┌────────

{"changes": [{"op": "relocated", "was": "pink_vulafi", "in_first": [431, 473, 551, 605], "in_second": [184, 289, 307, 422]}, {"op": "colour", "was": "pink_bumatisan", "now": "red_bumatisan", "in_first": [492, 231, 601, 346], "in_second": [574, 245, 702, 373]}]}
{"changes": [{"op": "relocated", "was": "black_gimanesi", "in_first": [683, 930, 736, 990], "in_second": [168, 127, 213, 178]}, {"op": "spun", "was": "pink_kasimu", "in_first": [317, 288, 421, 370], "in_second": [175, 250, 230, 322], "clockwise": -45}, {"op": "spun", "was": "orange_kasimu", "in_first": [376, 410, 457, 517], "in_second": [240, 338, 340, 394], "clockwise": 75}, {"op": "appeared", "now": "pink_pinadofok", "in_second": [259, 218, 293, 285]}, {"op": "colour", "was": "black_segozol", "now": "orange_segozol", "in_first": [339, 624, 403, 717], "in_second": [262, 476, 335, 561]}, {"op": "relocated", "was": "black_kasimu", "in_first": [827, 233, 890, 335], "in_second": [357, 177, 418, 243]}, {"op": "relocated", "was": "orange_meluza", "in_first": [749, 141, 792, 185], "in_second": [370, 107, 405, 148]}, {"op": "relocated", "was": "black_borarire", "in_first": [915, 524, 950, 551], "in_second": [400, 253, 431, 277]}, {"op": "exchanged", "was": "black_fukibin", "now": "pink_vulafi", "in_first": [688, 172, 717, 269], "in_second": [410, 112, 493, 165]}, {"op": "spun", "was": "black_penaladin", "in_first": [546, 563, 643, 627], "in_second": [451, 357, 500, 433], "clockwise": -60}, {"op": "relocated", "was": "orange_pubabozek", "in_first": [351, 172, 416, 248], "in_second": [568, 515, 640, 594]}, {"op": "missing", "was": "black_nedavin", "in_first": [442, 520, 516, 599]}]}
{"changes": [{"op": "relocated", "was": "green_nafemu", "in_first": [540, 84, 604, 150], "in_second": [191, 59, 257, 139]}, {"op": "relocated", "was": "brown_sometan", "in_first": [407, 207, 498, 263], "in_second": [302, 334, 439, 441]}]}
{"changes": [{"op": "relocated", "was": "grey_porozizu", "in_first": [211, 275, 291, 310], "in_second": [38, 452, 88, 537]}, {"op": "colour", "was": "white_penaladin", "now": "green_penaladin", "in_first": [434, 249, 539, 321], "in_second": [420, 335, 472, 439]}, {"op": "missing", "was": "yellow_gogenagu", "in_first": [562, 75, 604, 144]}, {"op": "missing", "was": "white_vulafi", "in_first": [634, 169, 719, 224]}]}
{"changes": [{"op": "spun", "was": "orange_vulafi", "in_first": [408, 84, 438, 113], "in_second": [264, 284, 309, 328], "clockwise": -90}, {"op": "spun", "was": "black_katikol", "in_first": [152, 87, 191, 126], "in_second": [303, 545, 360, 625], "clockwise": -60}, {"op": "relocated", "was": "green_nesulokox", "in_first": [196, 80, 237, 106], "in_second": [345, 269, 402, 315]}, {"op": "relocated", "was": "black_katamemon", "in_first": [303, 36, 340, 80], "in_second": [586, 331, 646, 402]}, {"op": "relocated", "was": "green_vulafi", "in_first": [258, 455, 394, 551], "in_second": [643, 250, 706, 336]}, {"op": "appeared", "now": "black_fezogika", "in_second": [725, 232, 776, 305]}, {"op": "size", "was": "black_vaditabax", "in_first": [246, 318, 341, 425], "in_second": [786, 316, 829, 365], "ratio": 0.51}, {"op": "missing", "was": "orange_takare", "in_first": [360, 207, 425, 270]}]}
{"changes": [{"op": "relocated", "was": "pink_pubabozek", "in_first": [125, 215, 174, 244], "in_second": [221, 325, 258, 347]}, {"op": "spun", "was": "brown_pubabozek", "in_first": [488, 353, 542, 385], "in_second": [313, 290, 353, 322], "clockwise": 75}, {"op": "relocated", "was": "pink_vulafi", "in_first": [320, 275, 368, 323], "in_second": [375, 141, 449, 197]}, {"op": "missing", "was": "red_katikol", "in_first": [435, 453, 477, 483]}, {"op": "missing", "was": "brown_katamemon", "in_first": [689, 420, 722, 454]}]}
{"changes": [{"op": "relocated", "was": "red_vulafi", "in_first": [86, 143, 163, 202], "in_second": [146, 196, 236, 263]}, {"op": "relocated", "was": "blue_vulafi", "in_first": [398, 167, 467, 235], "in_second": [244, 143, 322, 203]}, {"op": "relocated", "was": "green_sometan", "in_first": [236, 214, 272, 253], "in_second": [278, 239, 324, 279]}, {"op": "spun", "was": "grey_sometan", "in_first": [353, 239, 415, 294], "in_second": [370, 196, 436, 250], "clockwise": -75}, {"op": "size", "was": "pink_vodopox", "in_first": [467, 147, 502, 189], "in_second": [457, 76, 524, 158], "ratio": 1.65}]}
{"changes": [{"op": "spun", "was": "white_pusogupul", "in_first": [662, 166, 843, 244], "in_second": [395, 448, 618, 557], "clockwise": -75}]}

└────────

> Assigned task
A faithful copy of all the material is the required answer.

> Result of this task
{"changes": [{"op": "relocated", "was": "pink_vulafi", "in_first": [431, 473, 551, 605], "in_second": [184, 289, 307, 422]}, {"op": "colour", "was": "pink_bumatisan", "now": "red_bumatisan", "in_first": [492, 231, 601, 346], "in_second": [574, 245, 702, 373]}]}
{"changes": [{"op": "relocated", "was": "black_gimanesi", "in_first": [683, 930, 736, 990], "in_second": [168, 127, 213, 178]}, {"op": "spun", "was": "pink_kasimu", "in_first": [317, 288, 421, 370], "in_second": [175, 250, 230, 322], "clockwise": -45}, {"op": "spun", "was": "orange_kasimu", "in_first": [376, 410, 457, 517], "in_second": [240, 338, 340, 394], "clockwise": 75}, {"op": "appeared", "now": "pink_pinadofok", "in_second": [259, 218, 293, 285]}, {"op": "colour", "was": "black_segozol", "now": "orange_segozol", "in_first": [339, 624, 403, 717], "in_second": [262, 476, 335, 561]}, {"op": "relocated", "was": "black_kasimu", "in_first": [827, 233, 890, 335], "in_second": [357, 177, 418, 243]}, {"op": "relocated", "was": "orange_meluza", "in_first": [749, 141, 792, 185], "in_second": [370, 107, 405, 148]}, {"op": "relocated", "was": "black_borarire", "in_first": [915, 524, 950, 551], "in_second": [400, 253, 431, 277]}, {"op": "exchanged", "was": "black_fukibin", "now": "pink_vulafi", "in_first": [688, 172, 717, 269], "in_second": [410, 112, 493, 165]}, {"op": "spun", "was": "black_penaladin", "in_first": [546, 563, 643, 627], "in_second": [451, 357, 500, 433], "clockwise": -60}, {"op": "relocated", "was": "orange_pubabozek", "in_first": [351, 172, 416, 248], "in_second": [568, 515, 640, 594]}, {"op": "missing", "was": "black_nedavin", "in_first": [442, 520, 516, 599]}]}
{"changes": [{"op": "relocated", "was": "green_nafemu", "in_first": [540, 84, 604, 150], "in_second": [191, 59, 257, 139]}, {"op": "relocated", "was": "brown_sometan", "in_first": [407, 207, 498, 263], "in_second": [302, 334, 439, 441]}]}
{"changes": [{"op": "relocated", "was": "grey_porozizu", "in_first": [211, 275, 291, 310], "in_second": [38, 452, 88, 537]}, {"op": "colour", "was": "white_penaladin", "now": "green_penaladin", "in_first": [434, 249, 539, 321], "in_second": [420, 335, 472, 439]}, {"op": "missing", "was": "yellow_gogenagu", "in_first": [562, 75, 604, 144]}, {"op": "missing", "was": "white_vulafi", "in_first": [634, 169, 719, 224]}]}
{"changes": [{"op": "spun", "was": "orange_vulafi", "in_first": [408, 84, 438, 113], "in_second": [264, 284, 309, 328], "clockwise": -90}, {"op": "spun", "was": "black_katikol", "in_first": [152, 87, 191, 126], "in_second": [303, 545, 360, 625], "clockwise": -60}, {"op": "relocated", "was": "green_nesulokox", "in_first": [196, 80, 237, 106], "in_second": [345, 269, 402, 315]}, {"op": "relocated", "was": "black_katamemon", "in_first": [303, 36, 340, 80], "in_second": [586, 331, 646, 402]}, {"op": "relocated", "was": "green_vulafi", "in_first": [258, 455, 394, 551], "in_second": [643, 250, 706, 336]}, {"op": "appeared", "now": "black_fezogika", "in_second": [725, 232, 776, 305]}, {"op": "size", "was": "black_vaditabax", "in_first": [246, 318, 341, 425], "in_second": [786, 316, 829, 365], "ratio": 0.51}, {"op": "missing", "was": "orange_takare", "in_first": [360, 207, 425, 270]}]}
{"changes": [{"op": "relocated", "was": "pink_pubabozek", "in_first": [125, 215, 174, 244], "in_second": [221, 325, 258, 347]}, {"op": "spun", "was": "brown_pubabozek", "in_first": [488, 353, 542, 385], "in_second": [313, 290, 353, 322], "clockwise": 75}, {"op": "relocated", "was": "pink_vulafi", "in_first": [320, 275, 368, 323], "in_second": [375, 141, 449, 197]}, {"op": "missing", "was": "red_katikol", "in_first": [435, 453, 477, 483]}, {"op": "missing", "was": "brown_katamemon", "in_first": [689, 420, 722, 454]}]}
{"changes": [{"op": "relocated", "was": "red_vulafi", "in_first": [86, 143, 163, 202], "in_second": [146, 196, 236, 263]}, {"op": "relocated", "was": "blue_vulafi", "in_first": [398, 167, 467, 235], "in_second": [244, 143, 322, 203]}, {"op": "relocated", "was": "green_sometan", "in_first": [236, 214, 272, 253], "in_second": [278, 239, 324, 279]}, {"op": "spun", "was": "grey_sometan", "in_first": [353, 239, 415, 294], "in_second": [370, 196, 436, 250], "clockwise": -75}, {"op": "size", "was": "pink_vodopox", "in_first": [467, 147, 502, 189], "in_second": [457, 76, 524, 158], "ratio": 1.65}]}
{"changes": [{"op": "spun", "was": "white_pusogupul", "in_first": [662, 166, 843, 244], "in_second": [395, 448, 618, 557], "clockwise": -75}]}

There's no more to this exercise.